Your objective: Your answer is a copy of every line in the records where "latarka" appears.

Input records:
= Beginning of Section =

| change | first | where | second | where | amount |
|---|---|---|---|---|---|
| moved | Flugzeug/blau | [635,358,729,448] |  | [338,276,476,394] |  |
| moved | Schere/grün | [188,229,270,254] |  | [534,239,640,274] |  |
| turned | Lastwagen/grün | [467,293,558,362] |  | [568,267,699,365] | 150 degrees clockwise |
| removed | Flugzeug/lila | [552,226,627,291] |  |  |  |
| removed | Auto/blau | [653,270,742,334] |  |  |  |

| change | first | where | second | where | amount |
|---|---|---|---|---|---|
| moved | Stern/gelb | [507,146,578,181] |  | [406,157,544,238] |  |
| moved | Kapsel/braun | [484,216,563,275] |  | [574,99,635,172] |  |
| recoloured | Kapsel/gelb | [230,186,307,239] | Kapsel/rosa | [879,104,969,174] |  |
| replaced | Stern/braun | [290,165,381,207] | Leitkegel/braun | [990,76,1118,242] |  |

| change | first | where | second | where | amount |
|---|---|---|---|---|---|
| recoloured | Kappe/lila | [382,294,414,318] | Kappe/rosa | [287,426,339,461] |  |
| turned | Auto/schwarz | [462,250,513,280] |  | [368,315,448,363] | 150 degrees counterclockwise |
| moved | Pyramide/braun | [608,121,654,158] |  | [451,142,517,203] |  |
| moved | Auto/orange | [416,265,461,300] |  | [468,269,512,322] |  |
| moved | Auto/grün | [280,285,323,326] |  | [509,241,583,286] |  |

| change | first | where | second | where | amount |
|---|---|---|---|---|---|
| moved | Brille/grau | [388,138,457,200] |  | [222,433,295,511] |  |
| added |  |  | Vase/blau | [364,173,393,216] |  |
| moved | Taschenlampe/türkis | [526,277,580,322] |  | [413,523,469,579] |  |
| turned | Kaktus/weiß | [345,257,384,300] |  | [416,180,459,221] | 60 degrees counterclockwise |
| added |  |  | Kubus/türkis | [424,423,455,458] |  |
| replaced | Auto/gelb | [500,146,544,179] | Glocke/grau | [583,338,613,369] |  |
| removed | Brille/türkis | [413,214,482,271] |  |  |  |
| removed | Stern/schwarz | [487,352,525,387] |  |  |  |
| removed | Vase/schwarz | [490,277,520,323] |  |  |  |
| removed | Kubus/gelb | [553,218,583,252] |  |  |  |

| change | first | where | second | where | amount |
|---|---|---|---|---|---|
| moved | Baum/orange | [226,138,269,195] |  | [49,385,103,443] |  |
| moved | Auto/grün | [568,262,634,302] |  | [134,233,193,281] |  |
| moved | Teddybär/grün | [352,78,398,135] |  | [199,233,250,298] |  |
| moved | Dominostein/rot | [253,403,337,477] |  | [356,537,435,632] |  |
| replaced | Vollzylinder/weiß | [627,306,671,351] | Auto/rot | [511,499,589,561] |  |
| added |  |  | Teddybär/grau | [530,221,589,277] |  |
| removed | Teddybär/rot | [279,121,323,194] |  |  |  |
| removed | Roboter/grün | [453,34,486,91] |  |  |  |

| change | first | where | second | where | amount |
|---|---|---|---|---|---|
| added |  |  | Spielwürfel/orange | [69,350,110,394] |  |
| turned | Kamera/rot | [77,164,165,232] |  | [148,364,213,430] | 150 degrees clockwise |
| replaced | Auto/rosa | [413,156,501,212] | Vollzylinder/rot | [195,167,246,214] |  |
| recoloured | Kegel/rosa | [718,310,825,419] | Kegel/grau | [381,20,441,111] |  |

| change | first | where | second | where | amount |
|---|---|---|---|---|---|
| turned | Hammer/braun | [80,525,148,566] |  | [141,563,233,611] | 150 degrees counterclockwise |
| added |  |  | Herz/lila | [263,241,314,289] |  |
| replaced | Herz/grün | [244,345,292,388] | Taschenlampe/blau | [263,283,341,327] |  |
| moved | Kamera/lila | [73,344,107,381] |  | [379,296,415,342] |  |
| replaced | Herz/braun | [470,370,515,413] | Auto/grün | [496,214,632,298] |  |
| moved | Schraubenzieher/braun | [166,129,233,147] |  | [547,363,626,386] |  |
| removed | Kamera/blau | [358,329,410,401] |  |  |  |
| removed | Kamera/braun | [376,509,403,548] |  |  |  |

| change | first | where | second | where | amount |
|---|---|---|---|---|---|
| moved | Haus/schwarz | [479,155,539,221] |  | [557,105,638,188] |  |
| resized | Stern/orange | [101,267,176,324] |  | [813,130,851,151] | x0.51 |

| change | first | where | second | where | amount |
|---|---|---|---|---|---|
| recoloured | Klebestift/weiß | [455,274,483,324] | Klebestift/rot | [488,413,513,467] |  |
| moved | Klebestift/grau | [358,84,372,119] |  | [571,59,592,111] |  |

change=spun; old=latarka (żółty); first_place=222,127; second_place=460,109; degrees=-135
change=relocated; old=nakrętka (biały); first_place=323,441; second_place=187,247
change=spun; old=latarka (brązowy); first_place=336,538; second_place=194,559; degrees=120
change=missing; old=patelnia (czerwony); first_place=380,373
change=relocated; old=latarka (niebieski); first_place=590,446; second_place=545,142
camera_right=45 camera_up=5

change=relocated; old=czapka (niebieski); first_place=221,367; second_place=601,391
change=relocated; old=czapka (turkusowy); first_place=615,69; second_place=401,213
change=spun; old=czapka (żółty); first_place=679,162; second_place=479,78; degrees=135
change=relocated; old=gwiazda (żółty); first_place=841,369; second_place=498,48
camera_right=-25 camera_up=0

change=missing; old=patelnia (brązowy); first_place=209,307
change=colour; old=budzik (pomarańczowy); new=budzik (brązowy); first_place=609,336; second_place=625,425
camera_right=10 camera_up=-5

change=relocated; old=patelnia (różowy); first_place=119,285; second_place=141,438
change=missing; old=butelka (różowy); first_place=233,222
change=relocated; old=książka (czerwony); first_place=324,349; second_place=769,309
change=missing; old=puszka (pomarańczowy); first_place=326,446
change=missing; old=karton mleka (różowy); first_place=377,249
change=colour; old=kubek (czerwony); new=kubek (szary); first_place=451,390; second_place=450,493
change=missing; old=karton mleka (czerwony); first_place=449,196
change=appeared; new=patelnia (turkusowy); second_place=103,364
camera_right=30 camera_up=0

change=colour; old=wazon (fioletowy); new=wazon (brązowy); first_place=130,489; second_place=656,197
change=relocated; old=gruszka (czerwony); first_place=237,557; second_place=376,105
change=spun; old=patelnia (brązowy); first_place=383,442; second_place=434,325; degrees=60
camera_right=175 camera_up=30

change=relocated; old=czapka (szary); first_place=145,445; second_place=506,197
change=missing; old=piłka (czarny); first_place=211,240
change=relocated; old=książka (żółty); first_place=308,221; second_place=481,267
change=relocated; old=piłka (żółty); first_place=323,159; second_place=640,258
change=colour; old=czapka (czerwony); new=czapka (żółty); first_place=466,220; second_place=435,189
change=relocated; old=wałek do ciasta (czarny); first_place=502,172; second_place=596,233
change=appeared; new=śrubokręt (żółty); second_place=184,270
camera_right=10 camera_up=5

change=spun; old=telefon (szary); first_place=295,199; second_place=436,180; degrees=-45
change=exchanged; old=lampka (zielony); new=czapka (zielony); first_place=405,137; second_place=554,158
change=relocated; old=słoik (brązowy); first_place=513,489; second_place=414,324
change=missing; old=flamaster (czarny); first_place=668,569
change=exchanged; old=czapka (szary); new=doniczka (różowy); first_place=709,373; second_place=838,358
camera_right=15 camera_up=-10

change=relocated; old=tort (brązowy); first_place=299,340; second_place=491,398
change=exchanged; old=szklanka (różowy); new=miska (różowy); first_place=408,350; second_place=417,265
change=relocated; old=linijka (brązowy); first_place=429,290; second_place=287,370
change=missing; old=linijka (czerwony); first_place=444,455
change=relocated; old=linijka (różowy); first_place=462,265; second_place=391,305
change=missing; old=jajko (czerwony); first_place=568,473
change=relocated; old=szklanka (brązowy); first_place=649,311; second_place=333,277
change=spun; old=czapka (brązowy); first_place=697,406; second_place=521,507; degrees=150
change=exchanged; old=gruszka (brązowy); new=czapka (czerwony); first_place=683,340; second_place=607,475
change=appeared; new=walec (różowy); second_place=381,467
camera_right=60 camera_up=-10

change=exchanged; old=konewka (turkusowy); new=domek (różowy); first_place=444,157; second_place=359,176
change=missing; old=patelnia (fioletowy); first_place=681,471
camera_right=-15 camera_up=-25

= End of Section =

Your solution:
change=spun; old=latarka (żółty); first_place=222,127; second_place=460,109; degrees=-135
change=spun; old=latarka (brązowy); first_place=336,538; second_place=194,559; degrees=120
change=relocated; old=latarka (niebieski); first_place=590,446; second_place=545,142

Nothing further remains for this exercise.